* Start PROVIDED INFORMATION *

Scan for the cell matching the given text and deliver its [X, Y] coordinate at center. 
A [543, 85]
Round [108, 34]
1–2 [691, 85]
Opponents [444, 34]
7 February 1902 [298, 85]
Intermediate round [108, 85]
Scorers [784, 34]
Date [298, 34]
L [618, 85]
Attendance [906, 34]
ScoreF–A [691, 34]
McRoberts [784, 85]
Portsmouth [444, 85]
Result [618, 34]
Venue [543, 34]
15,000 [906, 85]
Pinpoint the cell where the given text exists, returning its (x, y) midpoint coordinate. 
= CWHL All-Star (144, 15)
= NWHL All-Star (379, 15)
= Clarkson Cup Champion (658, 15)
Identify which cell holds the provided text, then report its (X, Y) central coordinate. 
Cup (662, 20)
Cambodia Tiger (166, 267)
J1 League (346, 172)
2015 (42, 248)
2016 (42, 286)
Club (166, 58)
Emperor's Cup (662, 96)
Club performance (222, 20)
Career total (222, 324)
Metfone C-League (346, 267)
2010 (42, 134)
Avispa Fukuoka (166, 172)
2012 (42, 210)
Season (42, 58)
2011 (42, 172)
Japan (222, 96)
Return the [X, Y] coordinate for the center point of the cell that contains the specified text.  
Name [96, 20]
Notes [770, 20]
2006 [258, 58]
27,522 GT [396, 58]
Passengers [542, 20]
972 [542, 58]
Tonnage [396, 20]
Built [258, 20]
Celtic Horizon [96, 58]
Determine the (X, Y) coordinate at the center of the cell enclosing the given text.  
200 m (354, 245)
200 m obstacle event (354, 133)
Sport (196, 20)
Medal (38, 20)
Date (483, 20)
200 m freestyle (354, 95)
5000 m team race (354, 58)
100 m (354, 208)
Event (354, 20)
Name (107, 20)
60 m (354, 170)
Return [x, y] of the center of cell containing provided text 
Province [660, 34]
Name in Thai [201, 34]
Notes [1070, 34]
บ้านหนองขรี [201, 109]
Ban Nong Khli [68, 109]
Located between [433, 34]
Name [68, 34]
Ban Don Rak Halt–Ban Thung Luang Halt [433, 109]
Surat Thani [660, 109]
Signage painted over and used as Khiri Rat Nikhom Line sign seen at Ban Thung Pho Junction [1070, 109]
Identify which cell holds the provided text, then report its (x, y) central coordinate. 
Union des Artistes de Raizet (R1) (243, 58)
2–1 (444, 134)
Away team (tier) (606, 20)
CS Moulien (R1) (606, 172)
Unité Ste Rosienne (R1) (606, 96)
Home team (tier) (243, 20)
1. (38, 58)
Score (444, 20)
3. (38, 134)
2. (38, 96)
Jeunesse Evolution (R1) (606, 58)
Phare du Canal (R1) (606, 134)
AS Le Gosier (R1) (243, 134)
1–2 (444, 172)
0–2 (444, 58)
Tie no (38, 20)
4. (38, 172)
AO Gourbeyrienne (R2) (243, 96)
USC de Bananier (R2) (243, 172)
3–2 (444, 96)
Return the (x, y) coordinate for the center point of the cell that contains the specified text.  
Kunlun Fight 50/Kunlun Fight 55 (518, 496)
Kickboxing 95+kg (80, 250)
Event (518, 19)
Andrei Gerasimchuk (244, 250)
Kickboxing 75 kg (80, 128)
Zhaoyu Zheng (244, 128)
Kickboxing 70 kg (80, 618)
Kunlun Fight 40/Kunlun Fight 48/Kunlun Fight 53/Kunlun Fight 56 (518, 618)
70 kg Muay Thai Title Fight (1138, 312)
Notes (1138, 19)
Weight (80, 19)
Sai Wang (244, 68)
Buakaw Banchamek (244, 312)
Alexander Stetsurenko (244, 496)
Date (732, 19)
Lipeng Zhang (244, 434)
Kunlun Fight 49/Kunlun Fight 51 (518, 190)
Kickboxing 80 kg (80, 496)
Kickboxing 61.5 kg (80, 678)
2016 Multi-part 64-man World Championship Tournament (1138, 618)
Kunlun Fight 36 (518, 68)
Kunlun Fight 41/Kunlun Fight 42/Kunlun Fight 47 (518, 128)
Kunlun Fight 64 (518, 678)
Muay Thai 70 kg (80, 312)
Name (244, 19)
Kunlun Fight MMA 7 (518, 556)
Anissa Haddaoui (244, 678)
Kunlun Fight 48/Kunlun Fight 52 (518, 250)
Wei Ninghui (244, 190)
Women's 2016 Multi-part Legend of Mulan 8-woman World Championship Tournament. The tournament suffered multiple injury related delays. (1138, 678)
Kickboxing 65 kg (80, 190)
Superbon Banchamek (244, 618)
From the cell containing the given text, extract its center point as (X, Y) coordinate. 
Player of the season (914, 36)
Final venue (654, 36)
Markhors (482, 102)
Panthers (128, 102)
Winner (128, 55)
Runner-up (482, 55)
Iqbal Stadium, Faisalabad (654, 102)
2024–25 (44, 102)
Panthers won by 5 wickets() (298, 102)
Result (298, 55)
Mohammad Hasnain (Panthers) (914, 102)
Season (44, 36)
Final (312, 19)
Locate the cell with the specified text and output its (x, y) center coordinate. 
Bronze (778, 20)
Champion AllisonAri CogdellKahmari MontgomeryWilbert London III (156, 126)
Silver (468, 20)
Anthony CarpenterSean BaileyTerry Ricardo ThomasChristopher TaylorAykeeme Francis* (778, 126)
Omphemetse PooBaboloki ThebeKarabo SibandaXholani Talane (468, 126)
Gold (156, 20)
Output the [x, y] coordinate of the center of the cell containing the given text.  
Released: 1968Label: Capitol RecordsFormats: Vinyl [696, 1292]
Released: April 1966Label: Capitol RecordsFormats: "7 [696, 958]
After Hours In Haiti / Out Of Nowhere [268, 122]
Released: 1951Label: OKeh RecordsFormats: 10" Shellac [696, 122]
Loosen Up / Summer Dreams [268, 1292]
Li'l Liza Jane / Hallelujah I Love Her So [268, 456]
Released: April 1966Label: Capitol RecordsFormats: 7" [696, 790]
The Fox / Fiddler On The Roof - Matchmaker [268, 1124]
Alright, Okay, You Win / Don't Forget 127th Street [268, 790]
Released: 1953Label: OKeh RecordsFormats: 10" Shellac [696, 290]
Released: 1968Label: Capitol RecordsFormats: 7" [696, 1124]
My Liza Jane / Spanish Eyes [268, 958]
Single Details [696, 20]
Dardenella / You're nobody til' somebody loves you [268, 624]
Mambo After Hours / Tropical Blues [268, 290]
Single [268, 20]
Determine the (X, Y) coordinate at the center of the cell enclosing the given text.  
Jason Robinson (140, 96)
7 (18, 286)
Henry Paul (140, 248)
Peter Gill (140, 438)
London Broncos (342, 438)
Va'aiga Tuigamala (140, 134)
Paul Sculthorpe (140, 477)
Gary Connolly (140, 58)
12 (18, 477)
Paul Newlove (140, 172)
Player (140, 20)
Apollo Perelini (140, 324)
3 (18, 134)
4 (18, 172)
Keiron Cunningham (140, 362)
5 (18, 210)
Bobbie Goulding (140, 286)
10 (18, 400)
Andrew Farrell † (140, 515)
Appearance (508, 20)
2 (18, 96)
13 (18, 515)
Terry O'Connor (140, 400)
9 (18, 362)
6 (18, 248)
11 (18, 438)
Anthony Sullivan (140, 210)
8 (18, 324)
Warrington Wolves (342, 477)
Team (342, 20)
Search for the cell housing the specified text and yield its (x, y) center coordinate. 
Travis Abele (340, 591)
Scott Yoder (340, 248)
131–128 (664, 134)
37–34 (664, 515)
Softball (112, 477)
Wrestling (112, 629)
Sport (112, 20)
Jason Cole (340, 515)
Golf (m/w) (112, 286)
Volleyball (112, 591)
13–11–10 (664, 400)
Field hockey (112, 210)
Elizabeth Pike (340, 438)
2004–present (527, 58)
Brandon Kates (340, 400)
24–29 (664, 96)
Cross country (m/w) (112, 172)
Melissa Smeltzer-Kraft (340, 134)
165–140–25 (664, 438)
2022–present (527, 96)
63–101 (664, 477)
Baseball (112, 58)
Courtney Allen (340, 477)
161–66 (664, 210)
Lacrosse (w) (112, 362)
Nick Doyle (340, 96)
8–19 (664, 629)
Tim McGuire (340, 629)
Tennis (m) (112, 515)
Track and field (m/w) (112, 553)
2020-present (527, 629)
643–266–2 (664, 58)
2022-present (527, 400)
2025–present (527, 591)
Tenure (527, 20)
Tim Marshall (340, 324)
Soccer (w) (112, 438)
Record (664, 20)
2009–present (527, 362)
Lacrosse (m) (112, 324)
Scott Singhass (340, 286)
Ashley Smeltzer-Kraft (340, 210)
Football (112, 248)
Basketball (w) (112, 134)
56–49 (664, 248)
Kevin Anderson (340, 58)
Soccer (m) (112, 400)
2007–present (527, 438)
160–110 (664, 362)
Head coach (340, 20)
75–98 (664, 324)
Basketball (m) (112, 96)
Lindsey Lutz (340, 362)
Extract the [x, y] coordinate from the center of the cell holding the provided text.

* End PROVIDED INFORMATION *

▶ **PROBLEM REQUIREMENTS**: Copy the data above word for word, from its very first line through the line containing "Surat Thani [660, 109]", including that line.

▶ **EXERCISE RESPONSE**:
Scan for the cell matching the given text and deliver its [X, Y] coordinate at center. 
A [543, 85]
Round [108, 34]
1–2 [691, 85]
Opponents [444, 34]
7 February 1902 [298, 85]
Intermediate round [108, 85]
Scorers [784, 34]
Date [298, 34]
L [618, 85]
Attendance [906, 34]
ScoreF–A [691, 34]
McRoberts [784, 85]
Portsmouth [444, 85]
Result [618, 34]
Venue [543, 34]
15,000 [906, 85]
Pinpoint the cell where the given text exists, returning its (x, y) midpoint coordinate. 
= CWHL All-Star (144, 15)
= NWHL All-Star (379, 15)
= Clarkson Cup Champion (658, 15)
Identify which cell holds the provided text, then report its (X, Y) central coordinate. 
Cup (662, 20)
Cambodia Tiger (166, 267)
J1 League (346, 172)
2015 (42, 248)
2016 (42, 286)
Club (166, 58)
Emperor's Cup (662, 96)
Club performance (222, 20)
Career total (222, 324)
Metfone C-League (346, 267)
2010 (42, 134)
Avispa Fukuoka (166, 172)
2012 (42, 210)
Season (42, 58)
2011 (42, 172)
Japan (222, 96)
Return the [X, Y] coordinate for the center point of the cell that contains the specified text.  
Name [96, 20]
Notes [770, 20]
2006 [258, 58]
27,522 GT [396, 58]
Passengers [542, 20]
972 [542, 58]
Tonnage [396, 20]
Built [258, 20]
Celtic Horizon [96, 58]
Determine the (X, Y) coordinate at the center of the cell enclosing the given text.  
200 m (354, 245)
200 m obstacle event (354, 133)
Sport (196, 20)
Medal (38, 20)
Date (483, 20)
200 m freestyle (354, 95)
5000 m team race (354, 58)
100 m (354, 208)
Event (354, 20)
Name (107, 20)
60 m (354, 170)
Return [x, y] of the center of cell containing provided text 
Province [660, 34]
Name in Thai [201, 34]
Notes [1070, 34]
บ้านหนองขรี [201, 109]
Ban Nong Khli [68, 109]
Located between [433, 34]
Name [68, 34]
Ban Don Rak Halt–Ban Thung Luang Halt [433, 109]
Surat Thani [660, 109]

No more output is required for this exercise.